- [How to complete this task] Rewrite the part of the entries that opens with the line containing "Question: Estimate the" and runs through the end of the entries, replacing "satin nickel faucet" with "brushed brass faucet" and leaving everything else unchanged.

- [Data shown]
<<<<

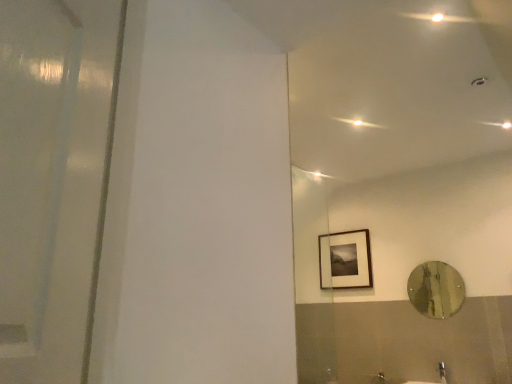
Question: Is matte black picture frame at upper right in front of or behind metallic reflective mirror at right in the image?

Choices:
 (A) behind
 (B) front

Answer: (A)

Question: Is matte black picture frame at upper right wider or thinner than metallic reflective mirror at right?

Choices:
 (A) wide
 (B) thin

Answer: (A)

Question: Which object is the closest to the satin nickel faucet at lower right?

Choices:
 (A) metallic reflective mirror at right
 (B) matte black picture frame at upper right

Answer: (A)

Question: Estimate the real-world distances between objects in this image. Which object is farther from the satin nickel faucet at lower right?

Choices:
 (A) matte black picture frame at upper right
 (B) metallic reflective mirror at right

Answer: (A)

>>>>

- [Reply to the exercise]
Question: Estimate the real-world distances between objects in this image. Which object is farther from the brushed brass faucet at lower right?

Choices:
 (A) matte black picture frame at upper right
 (B) metallic reflective mirror at right

Answer: (A)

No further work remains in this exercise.